Assignment:
Starting with the line that contains "KEYS3 pin K1: D5 -> none" and stopping after the line that contains "RTC pin SDA: A3 -> TX", copy the entries below exactly. Include nothing else.

Listed entries:
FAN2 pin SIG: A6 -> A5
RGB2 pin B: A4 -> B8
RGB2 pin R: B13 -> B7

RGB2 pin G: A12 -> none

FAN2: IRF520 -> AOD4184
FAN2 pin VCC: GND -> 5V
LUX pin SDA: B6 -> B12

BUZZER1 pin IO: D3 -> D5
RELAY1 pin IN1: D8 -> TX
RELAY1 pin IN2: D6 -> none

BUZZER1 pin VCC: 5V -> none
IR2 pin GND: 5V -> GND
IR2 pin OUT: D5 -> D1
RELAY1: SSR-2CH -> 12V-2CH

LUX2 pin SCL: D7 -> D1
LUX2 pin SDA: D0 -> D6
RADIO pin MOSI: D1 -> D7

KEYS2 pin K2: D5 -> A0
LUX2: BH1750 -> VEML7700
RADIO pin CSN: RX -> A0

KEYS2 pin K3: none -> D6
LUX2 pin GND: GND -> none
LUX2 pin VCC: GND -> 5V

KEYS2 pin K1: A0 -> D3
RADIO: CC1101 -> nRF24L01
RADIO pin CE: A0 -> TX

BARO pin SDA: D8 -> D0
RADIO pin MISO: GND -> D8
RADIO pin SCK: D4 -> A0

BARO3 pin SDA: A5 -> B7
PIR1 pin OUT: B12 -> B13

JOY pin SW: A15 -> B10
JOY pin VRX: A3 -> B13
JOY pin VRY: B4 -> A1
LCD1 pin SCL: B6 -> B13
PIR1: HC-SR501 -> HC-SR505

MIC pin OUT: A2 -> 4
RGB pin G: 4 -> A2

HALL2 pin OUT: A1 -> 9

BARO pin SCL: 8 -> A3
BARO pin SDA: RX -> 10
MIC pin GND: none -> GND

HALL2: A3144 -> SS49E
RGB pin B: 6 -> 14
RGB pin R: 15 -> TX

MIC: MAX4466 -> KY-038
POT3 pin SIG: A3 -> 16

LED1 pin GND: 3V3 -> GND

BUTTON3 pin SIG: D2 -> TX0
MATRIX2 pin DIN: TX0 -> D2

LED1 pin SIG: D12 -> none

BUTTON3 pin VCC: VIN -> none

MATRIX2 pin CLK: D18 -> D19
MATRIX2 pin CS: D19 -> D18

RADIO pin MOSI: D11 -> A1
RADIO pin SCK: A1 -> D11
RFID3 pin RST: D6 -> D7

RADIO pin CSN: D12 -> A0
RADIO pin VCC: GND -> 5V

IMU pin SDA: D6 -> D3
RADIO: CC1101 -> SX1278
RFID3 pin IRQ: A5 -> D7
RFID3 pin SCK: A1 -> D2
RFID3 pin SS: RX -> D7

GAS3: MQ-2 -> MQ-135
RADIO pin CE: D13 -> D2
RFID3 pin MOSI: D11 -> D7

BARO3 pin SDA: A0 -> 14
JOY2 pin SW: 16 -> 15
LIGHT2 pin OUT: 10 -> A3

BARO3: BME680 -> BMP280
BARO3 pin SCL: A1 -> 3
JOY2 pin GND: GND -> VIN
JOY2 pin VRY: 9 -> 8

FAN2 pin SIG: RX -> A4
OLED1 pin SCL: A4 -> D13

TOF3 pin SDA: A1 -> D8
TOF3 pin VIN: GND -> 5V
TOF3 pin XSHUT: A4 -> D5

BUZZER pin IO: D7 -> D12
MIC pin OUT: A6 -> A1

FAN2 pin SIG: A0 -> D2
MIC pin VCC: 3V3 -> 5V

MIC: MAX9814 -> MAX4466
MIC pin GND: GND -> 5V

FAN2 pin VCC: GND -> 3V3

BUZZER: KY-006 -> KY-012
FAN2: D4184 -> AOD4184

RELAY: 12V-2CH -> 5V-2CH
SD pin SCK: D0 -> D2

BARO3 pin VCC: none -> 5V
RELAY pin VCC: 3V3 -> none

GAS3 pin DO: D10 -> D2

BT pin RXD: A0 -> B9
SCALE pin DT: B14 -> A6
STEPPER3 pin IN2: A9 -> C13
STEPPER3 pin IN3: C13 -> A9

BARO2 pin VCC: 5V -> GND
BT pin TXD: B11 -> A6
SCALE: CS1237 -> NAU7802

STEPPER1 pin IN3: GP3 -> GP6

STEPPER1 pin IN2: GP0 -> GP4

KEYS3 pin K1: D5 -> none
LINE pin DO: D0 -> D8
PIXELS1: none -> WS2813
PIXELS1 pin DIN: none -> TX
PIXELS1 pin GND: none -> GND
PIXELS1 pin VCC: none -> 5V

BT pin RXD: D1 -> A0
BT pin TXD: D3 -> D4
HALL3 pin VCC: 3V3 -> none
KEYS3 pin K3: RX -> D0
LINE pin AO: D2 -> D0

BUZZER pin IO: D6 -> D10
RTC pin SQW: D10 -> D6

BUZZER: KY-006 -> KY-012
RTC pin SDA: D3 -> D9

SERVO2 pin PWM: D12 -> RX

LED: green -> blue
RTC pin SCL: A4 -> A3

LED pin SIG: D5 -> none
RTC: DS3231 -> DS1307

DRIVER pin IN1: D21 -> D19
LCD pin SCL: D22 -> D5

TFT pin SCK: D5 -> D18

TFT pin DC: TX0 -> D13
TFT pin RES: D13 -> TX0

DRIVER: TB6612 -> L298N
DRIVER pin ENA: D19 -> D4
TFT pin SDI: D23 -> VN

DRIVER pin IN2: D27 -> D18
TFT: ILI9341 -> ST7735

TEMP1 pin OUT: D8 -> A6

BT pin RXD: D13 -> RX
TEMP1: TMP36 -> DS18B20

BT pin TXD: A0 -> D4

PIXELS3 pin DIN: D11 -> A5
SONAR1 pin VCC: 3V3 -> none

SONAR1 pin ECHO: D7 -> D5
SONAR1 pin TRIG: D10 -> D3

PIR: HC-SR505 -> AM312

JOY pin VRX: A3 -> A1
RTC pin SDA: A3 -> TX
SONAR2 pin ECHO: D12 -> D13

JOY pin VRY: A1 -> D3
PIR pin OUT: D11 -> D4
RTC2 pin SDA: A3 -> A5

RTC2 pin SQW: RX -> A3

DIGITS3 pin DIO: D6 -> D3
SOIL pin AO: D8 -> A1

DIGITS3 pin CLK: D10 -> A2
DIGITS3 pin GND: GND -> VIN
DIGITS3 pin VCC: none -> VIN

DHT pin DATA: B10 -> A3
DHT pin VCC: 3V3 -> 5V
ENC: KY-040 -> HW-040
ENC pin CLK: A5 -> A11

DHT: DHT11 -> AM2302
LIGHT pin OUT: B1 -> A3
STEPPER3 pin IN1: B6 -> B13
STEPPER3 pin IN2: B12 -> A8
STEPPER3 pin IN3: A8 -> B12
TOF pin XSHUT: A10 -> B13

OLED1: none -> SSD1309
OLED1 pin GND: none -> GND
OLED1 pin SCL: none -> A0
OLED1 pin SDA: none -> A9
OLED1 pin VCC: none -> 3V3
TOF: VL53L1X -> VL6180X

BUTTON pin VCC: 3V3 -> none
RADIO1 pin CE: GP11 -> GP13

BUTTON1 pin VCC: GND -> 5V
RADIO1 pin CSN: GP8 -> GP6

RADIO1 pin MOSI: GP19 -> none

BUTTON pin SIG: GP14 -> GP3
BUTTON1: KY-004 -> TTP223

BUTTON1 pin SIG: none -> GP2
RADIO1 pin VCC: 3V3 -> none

Result:
KEYS3 pin K1: D5 -> none
LINE pin DO: D0 -> D8
PIXELS1: none -> WS2813
PIXELS1 pin DIN: none -> TX
PIXELS1 pin GND: none -> GND
PIXELS1 pin VCC: none -> 5V

BT pin RXD: D1 -> A0
BT pin TXD: D3 -> D4
HALL3 pin VCC: 3V3 -> none
KEYS3 pin K3: RX -> D0
LINE pin AO: D2 -> D0

BUZZER pin IO: D6 -> D10
RTC pin SQW: D10 -> D6

BUZZER: KY-006 -> KY-012
RTC pin SDA: D3 -> D9

SERVO2 pin PWM: D12 -> RX

LED: green -> blue
RTC pin SCL: A4 -> A3

LED pin SIG: D5 -> none
RTC: DS3231 -> DS1307

DRIVER pin IN1: D21 -> D19
LCD pin SCL: D22 -> D5

TFT pin SCK: D5 -> D18

TFT pin DC: TX0 -> D13
TFT pin RES: D13 -> TX0

DRIVER: TB6612 -> L298N
DRIVER pin ENA: D19 -> D4
TFT pin SDI: D23 -> VN

DRIVER pin IN2: D27 -> D18
TFT: ILI9341 -> ST7735

TEMP1 pin OUT: D8 -> A6

BT pin RXD: D13 -> RX
TEMP1: TMP36 -> DS18B20

BT pin TXD: A0 -> D4

PIXELS3 pin DIN: D11 -> A5
SONAR1 pin VCC: 3V3 -> none

SONAR1 pin ECHO: D7 -> D5
SONAR1 pin TRIG: D10 -> D3

PIR: HC-SR505 -> AM312

JOY pin VRX: A3 -> A1
RTC pin SDA: A3 -> TX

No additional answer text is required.